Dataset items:
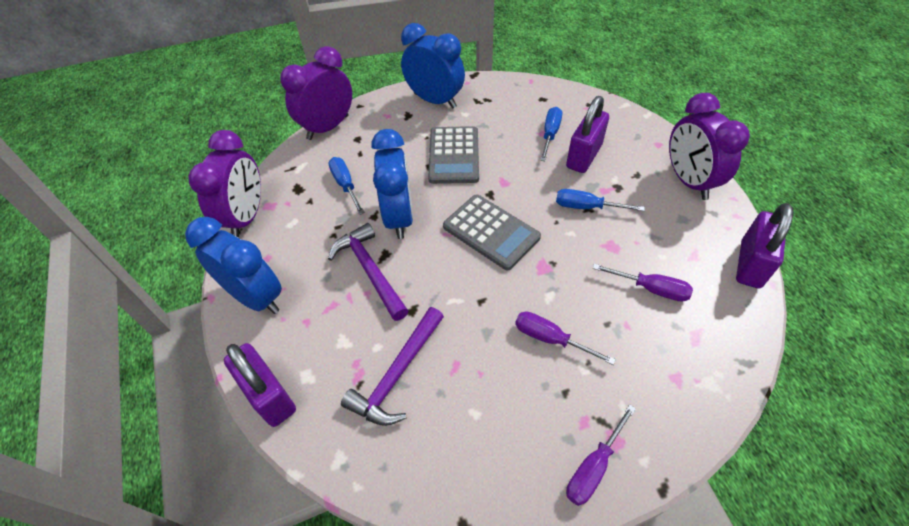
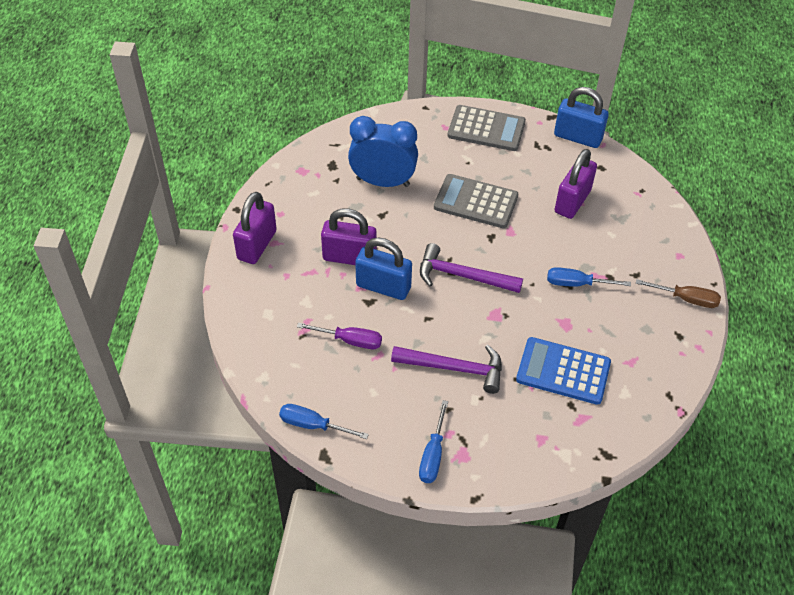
blue calculator: 0 -> 1
blue clock: 3 -> 1
blue padlock: 0 -> 2
brown screwdriver: 0 -> 1
purple clock: 3 -> 0
purple screwdriver: 3 -> 1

■ **Required action**:
Match on "blue" and copy out every line of the entries that contains it.

■ **The answer**:
blue calculator: 0 -> 1
blue clock: 3 -> 1
blue padlock: 0 -> 2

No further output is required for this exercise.